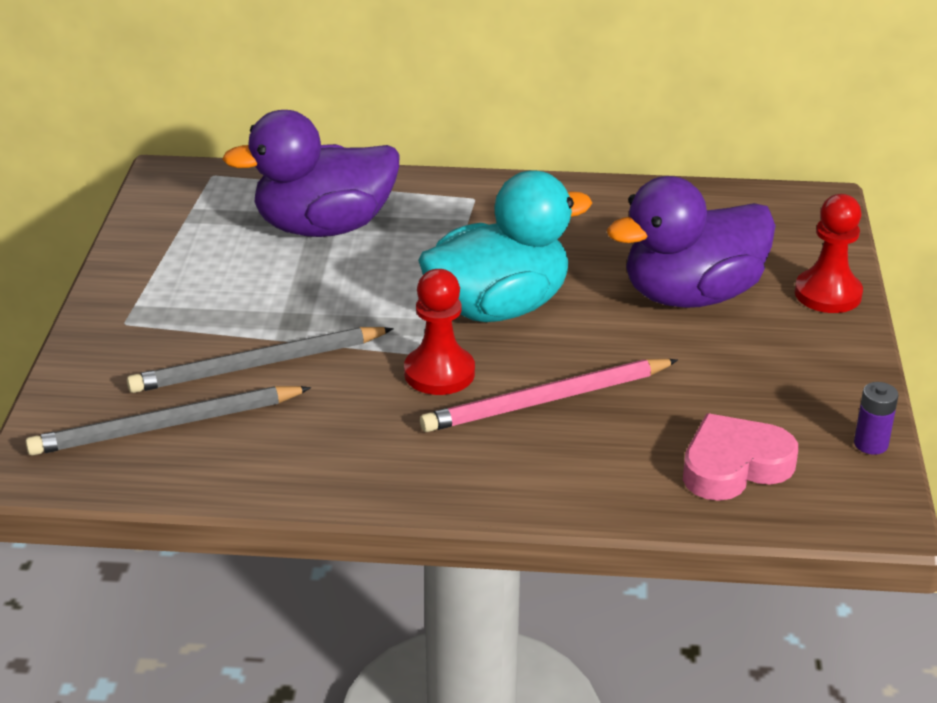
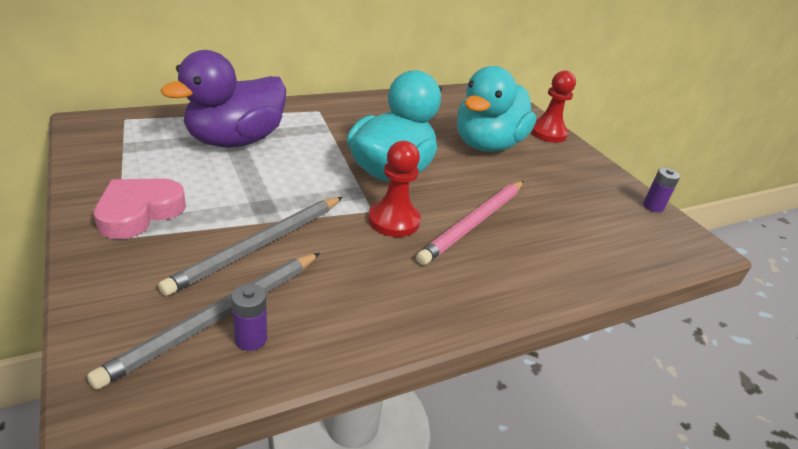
camera: 35 degrees left, 0 degrees up
(182, 454) = (251, 339): none -> purple battery
(691, 295) = (487, 145): purple duck -> turquoise duck
(734, 466) = (610, 237): pink heart -> pink heart (139, 212)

━━━━━━━━━━

[Task statement] An exact copy of the listing above, minus its pictures, is what is needed here.

[Completed task]
camera: 35 degrees left, 0 degrees up
(182, 454) = (251, 339): none -> purple battery
(691, 295) = (487, 145): purple duck -> turquoise duck
(734, 466) = (610, 237): pink heart -> pink heart (139, 212)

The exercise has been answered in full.